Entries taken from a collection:
------------------------------------------------------------
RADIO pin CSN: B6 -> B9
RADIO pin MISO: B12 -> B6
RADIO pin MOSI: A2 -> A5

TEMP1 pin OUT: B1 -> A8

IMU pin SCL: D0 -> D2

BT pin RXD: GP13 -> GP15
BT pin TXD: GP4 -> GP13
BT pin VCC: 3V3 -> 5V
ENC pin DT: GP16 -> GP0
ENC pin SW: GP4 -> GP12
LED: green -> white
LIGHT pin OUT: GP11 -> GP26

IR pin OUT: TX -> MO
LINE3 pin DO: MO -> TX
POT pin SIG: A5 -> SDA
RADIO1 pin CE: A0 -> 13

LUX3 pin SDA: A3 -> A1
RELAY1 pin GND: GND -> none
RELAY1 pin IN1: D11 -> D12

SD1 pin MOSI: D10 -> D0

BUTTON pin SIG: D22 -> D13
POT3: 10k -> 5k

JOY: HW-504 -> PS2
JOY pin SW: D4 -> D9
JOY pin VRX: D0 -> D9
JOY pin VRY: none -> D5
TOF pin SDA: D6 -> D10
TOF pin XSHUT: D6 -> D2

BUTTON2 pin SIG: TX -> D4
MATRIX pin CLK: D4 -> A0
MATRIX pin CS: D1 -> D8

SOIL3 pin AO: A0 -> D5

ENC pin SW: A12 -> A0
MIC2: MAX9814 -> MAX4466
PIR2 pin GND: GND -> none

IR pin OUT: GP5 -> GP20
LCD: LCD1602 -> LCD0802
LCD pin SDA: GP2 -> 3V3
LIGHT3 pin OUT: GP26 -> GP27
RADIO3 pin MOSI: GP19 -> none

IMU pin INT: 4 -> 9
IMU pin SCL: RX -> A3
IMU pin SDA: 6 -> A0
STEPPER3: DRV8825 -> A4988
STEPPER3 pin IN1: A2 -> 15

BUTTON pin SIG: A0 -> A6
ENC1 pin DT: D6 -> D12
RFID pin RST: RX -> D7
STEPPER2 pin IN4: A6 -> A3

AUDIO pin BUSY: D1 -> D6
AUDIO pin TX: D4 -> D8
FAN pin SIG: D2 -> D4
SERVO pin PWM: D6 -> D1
------------------------------------------------------------
Activity: The complete data is to be transcribed verbatim.

Response to this exercise:
RADIO pin CSN: B6 -> B9
RADIO pin MISO: B12 -> B6
RADIO pin MOSI: A2 -> A5

TEMP1 pin OUT: B1 -> A8

IMU pin SCL: D0 -> D2

BT pin RXD: GP13 -> GP15
BT pin TXD: GP4 -> GP13
BT pin VCC: 3V3 -> 5V
ENC pin DT: GP16 -> GP0
ENC pin SW: GP4 -> GP12
LED: green -> white
LIGHT pin OUT: GP11 -> GP26

IR pin OUT: TX -> MO
LINE3 pin DO: MO -> TX
POT pin SIG: A5 -> SDA
RADIO1 pin CE: A0 -> 13

LUX3 pin SDA: A3 -> A1
RELAY1 pin GND: GND -> none
RELAY1 pin IN1: D11 -> D12

SD1 pin MOSI: D10 -> D0

BUTTON pin SIG: D22 -> D13
POT3: 10k -> 5k

JOY: HW-504 -> PS2
JOY pin SW: D4 -> D9
JOY pin VRX: D0 -> D9
JOY pin VRY: none -> D5
TOF pin SDA: D6 -> D10
TOF pin XSHUT: D6 -> D2

BUTTON2 pin SIG: TX -> D4
MATRIX pin CLK: D4 -> A0
MATRIX pin CS: D1 -> D8

SOIL3 pin AO: A0 -> D5

ENC pin SW: A12 -> A0
MIC2: MAX9814 -> MAX4466
PIR2 pin GND: GND -> none

IR pin OUT: GP5 -> GP20
LCD: LCD1602 -> LCD0802
LCD pin SDA: GP2 -> 3V3
LIGHT3 pin OUT: GP26 -> GP27
RADIO3 pin MOSI: GP19 -> none

IMU pin INT: 4 -> 9
IMU pin SCL: RX -> A3
IMU pin SDA: 6 -> A0
STEPPER3: DRV8825 -> A4988
STEPPER3 pin IN1: A2 -> 15

BUTTON pin SIG: A0 -> A6
ENC1 pin DT: D6 -> D12
RFID pin RST: RX -> D7
STEPPER2 pin IN4: A6 -> A3

AUDIO pin BUSY: D1 -> D6
AUDIO pin TX: D4 -> D8
FAN pin SIG: D2 -> D4
SERVO pin PWM: D6 -> D1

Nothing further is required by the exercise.